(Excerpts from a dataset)
---*---
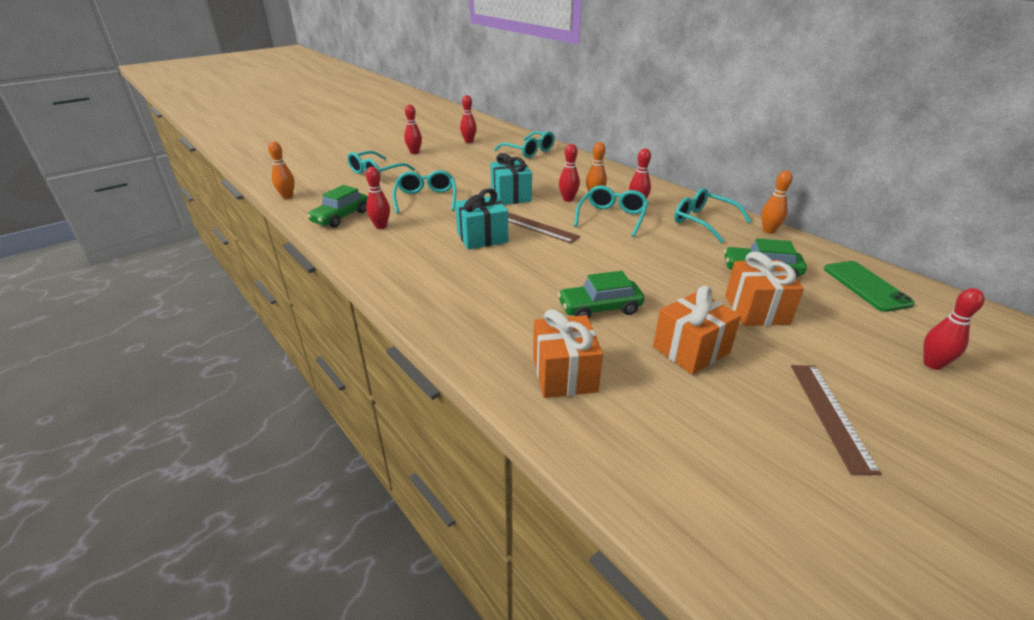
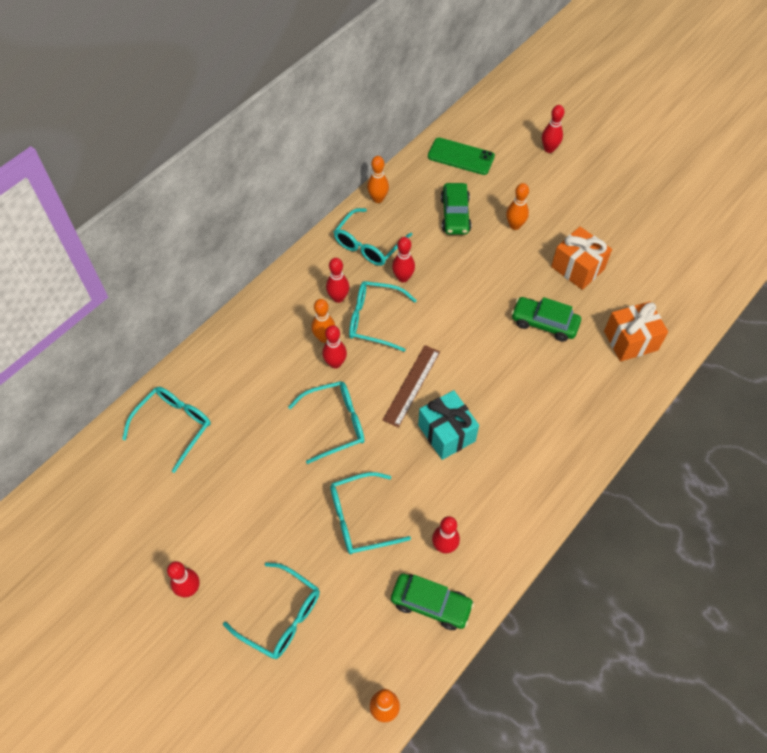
camera: 100 degrees left, 25 degrees up
red bowling pin [460,95,477,143] -> red bowling pin moved to [392,237,415,282]
turquoise gift [490,153,532,205] -> turquoise glasses [288,381,365,464]
green car [558,271,645,318] -> green car turned 135 degrees clockwise [511,297,581,342]
orange gift [725,251,804,326] -> orange bowling pin [506,183,529,230]
brown ruler [791,365,881,475] -> none
green phone [824,261,915,312] -> green phone turned 45 degrees clockwise [428,138,495,175]

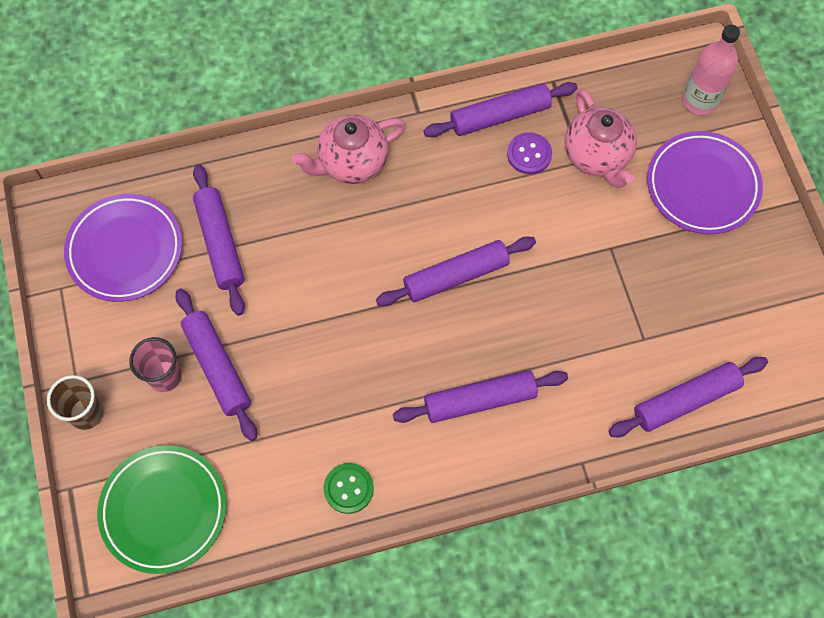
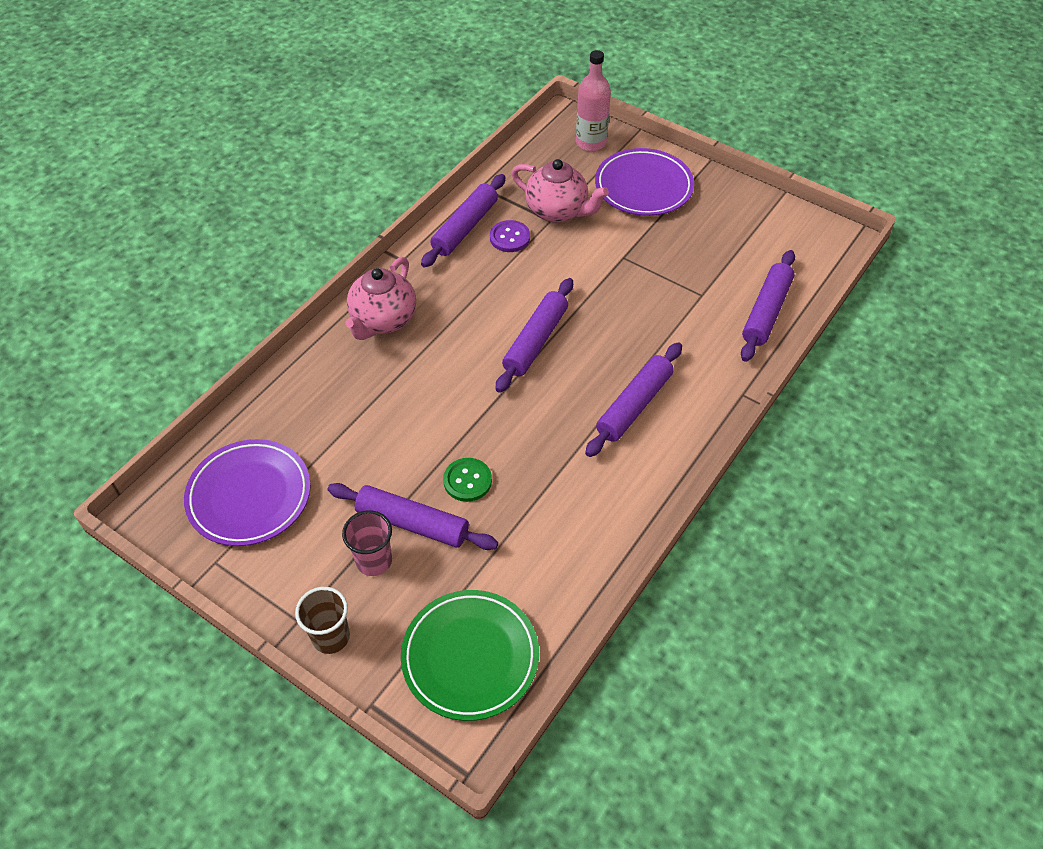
camera: 40 degrees left, 15 degrees down
purple rolling pin [193,164,245,316] -> none
green button [324,463,374,514] -> green button moved to [443,458,492,502]

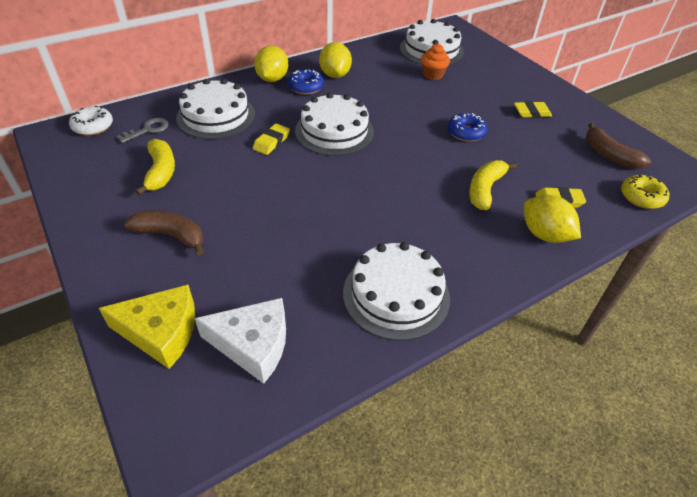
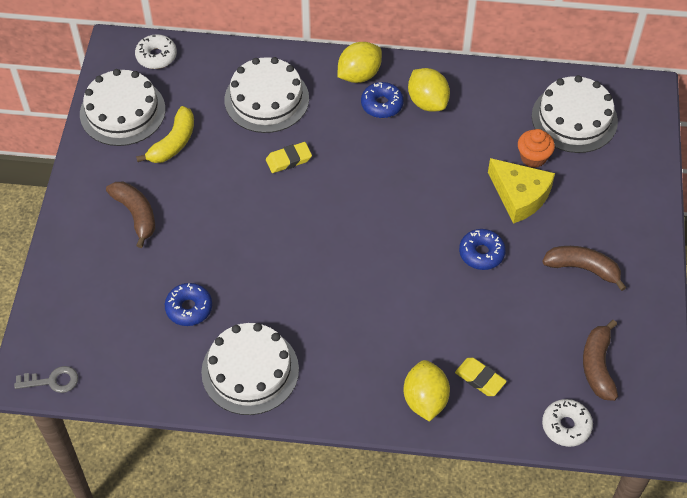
camera: 40 degrees right, 10 degrees up
yellow cheese [99,285,195,369] -> yellow cheese moved to [488,158,555,224]
grey key [117,118,169,143] -> grey key moved to [14,366,78,393]
white cheese [195,298,286,384] -> none
white cake [295,93,374,156] -> white cake moved to [80,69,166,146]
yellow lemon [319,42,352,78] -> yellow lemon turned 60 degrees counterclockwise [408,68,450,112]
yellow banana [469,160,517,210] -> none
yellow eraser [514,101,552,118] -> brown banana [542,246,627,291]
yellow donut [621,174,669,209] -> white donut [542,399,593,447]
none -> blue donut [165,283,212,326]

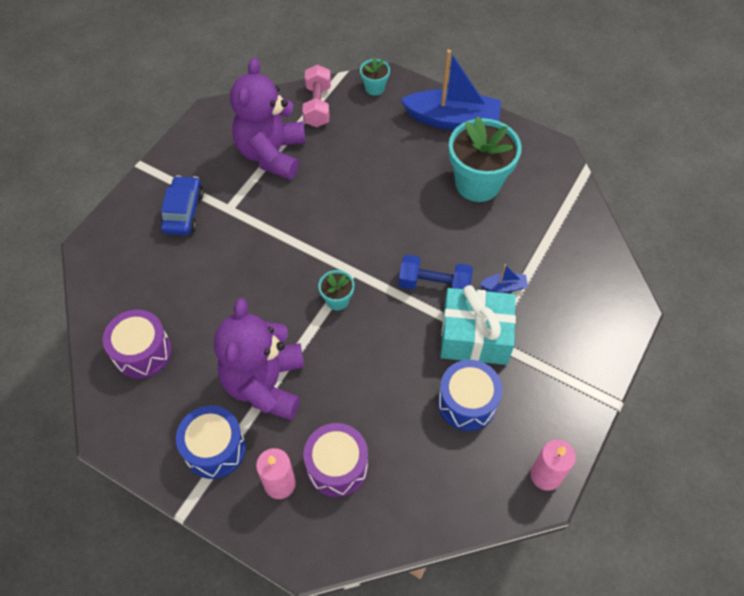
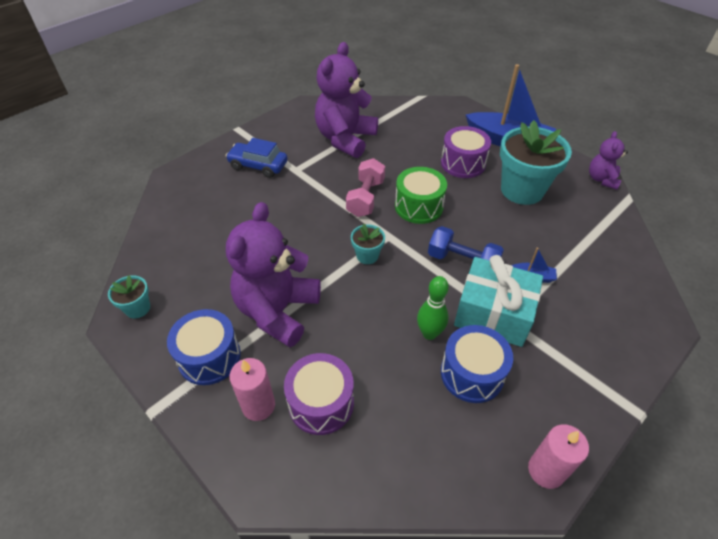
camera: 15 degrees right, 10 degrees down
purple drum [103,310,172,379] -> purple drum moved to [441,126,491,178]
blue car [160,175,204,235] -> blue car turned 90 degrees counterclockwise [226,138,288,178]
pink dumbbell [302,65,331,127] -> pink dumbbell moved to [346,158,385,217]
turquoise flower pot [360,57,390,95] -> turquoise flower pot moved to [108,275,150,318]
none -> green drum [395,167,447,224]
none -> green bowling pin [417,276,449,340]
none -> purple teddy bear [589,131,628,190]

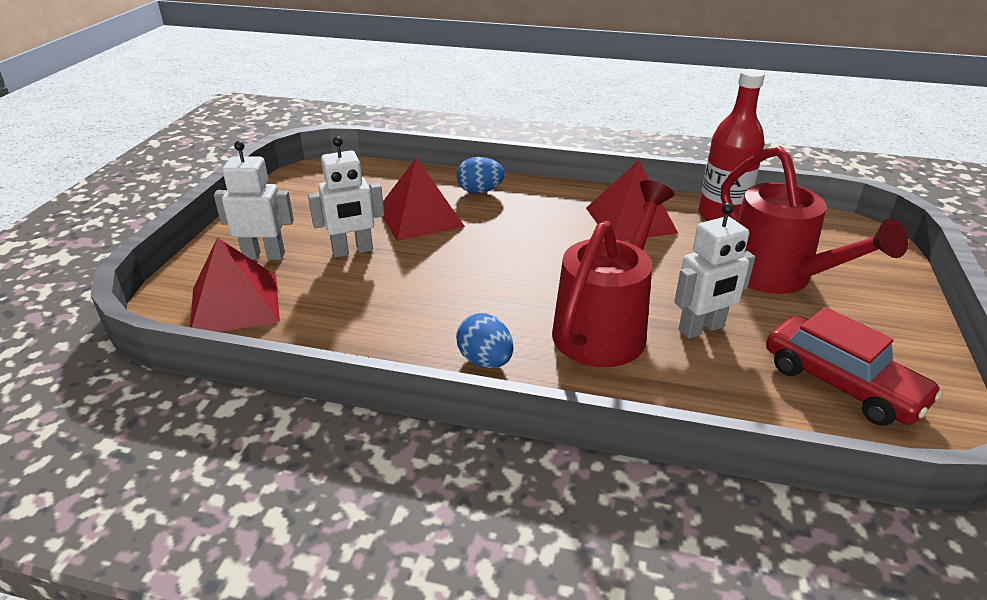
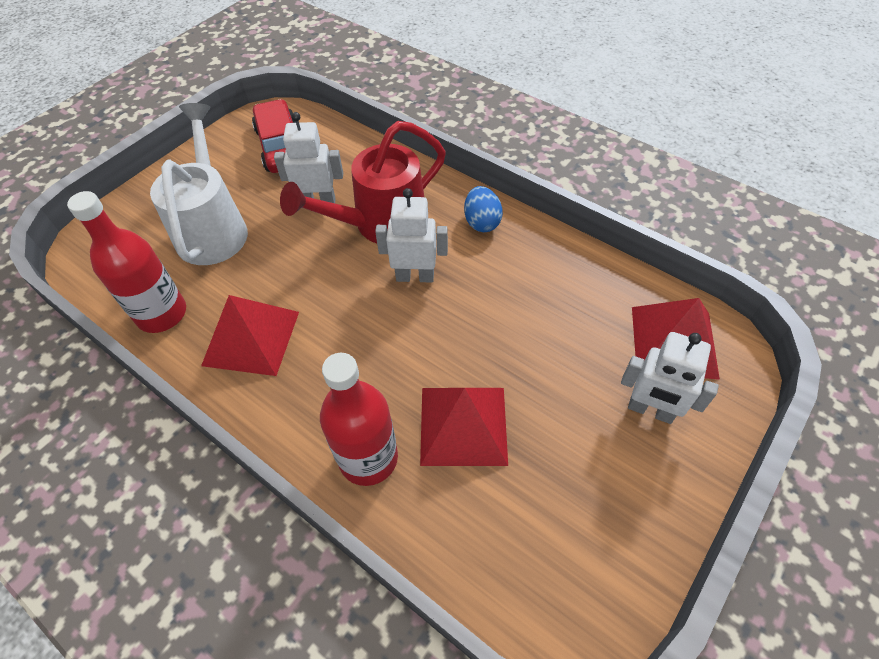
camera: 155 degrees left, 20 degrees up
white robot [308,136,384,258] -> white robot moved to [375,188,448,283]
blue egg [457,157,505,193] -> red bottle [320,353,398,486]
red watering can [721,146,908,294] -> white watering can [150,103,248,265]

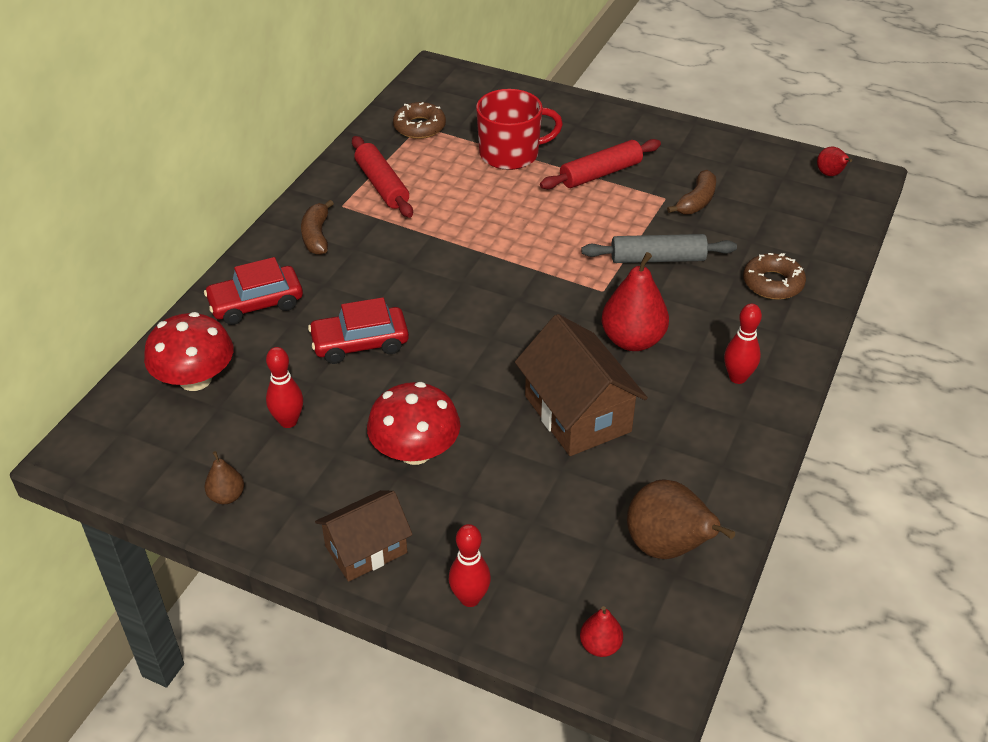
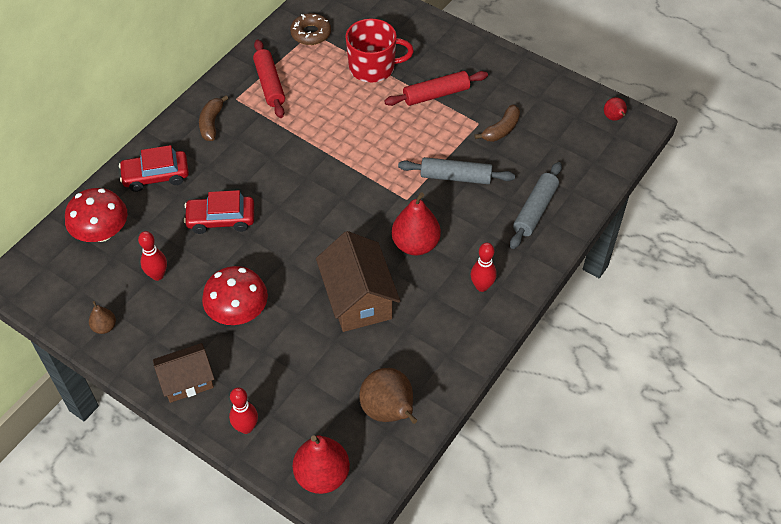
camera: 10 degrees right, 10 degrees up
red pear [580,606,623,657] -> red pear [293,435,350,494], size x1.94
brown donut [743,253,806,300] -> grey rolling pin [510,162,562,249]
---*---
■ **Task to complete**
An acceptable answer consists of the lines above from the one holding "camera: 15 degrees right, 10 degrees down" to the end of the data, repeated exactly and containing no pictures.

■ **Answer to the exercise**
camera: 15 degrees right, 10 degrees down
purple drum [103,310,172,379] -> purple drum moved to [441,126,491,178]
blue car [160,175,204,235] -> blue car turned 90 degrees counterclockwise [226,138,288,178]
pink dumbbell [302,65,331,127] -> pink dumbbell moved to [346,158,385,217]
turquoise flower pot [360,57,390,95] -> turquoise flower pot moved to [108,275,150,318]
none -> green drum [395,167,447,224]
none -> green bowling pin [417,276,449,340]
none -> purple teddy bear [589,131,628,190]

camera: 155 degrees left, 20 degrees up
white robot [308,136,384,258] -> white robot moved to [375,188,448,283]
blue egg [457,157,505,193] -> red bottle [320,353,398,486]
red watering can [721,146,908,294] -> white watering can [150,103,248,265]

camera: 10 degrees right, 10 degrees up
red pear [580,606,623,657] -> red pear [293,435,350,494], size x1.94
brown donut [743,253,806,300] -> grey rolling pin [510,162,562,249]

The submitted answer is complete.